[Scene change data]
--- START ---
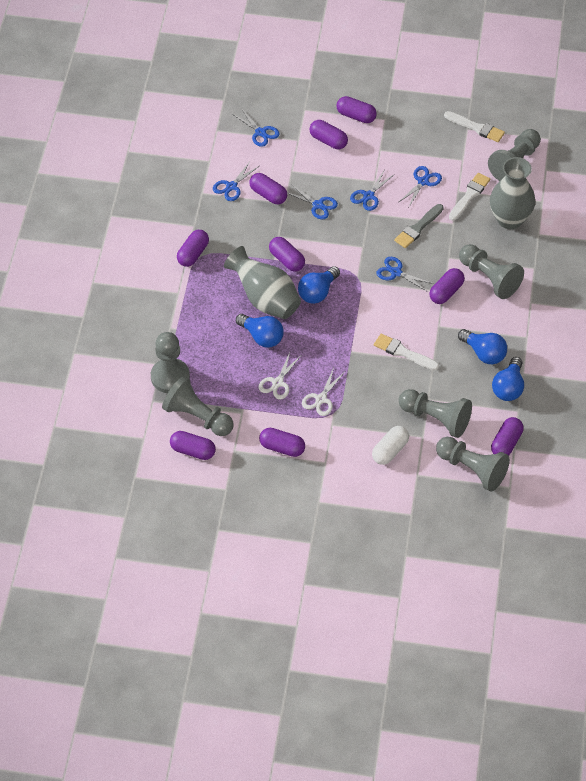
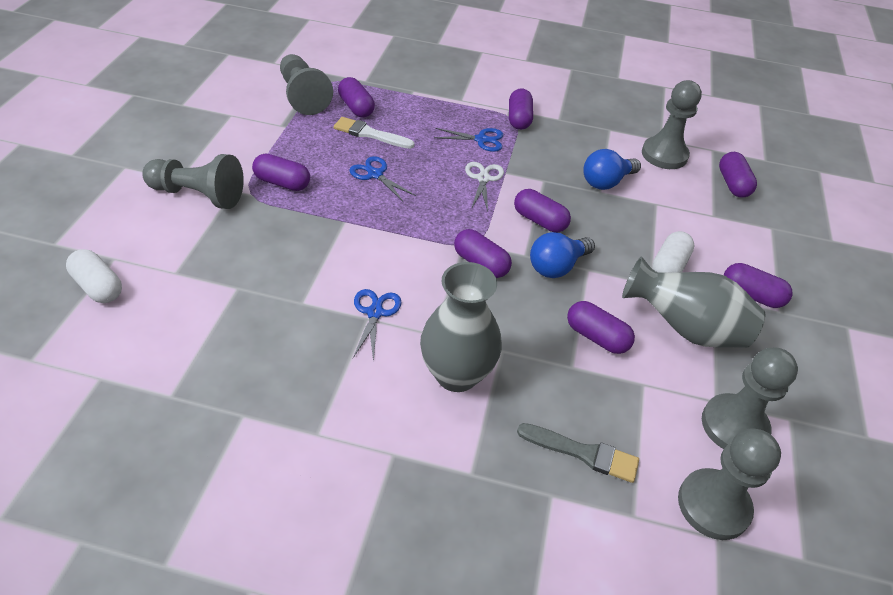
blue light bulb: 4 -> 2
blue scissors: 6 -> 3
grey pawn: 6 -> 5
purple capsule: 9 -> 8
white brush: 3 -> 1
white capsule: 1 -> 2
white scissors: 2 -> 1

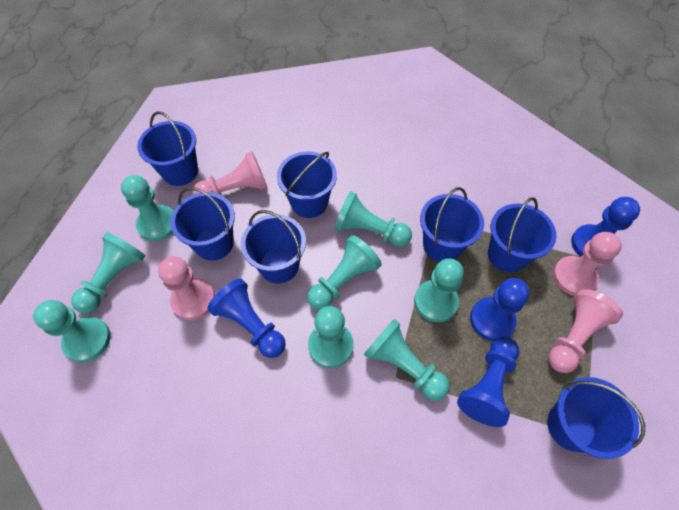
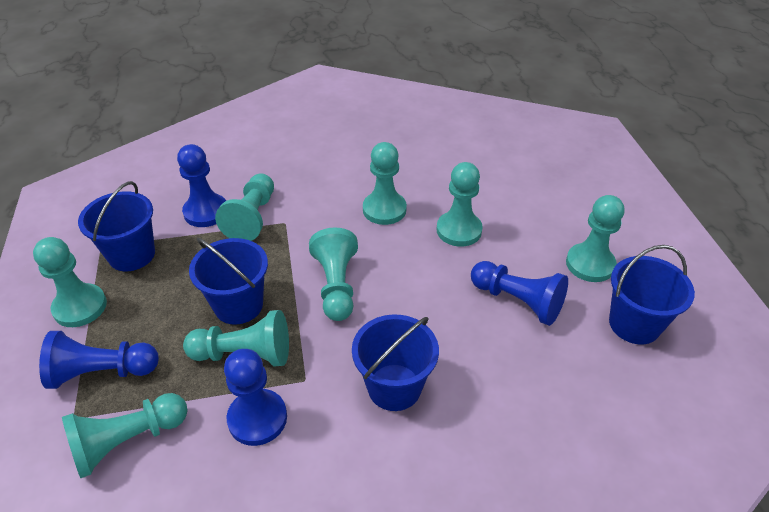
blue bucket: 7 -> 4
pink pawn: 4 -> 0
--- END ---
## Work request
Your task is to repeat the data above exactly while excluding the pictures.

## Reply to the exercise
blue light bulb: 4 -> 2
blue scissors: 6 -> 3
grey pawn: 6 -> 5
purple capsule: 9 -> 8
white brush: 3 -> 1
white capsule: 1 -> 2
white scissors: 2 -> 1

blue bucket: 7 -> 4
pink pawn: 4 -> 0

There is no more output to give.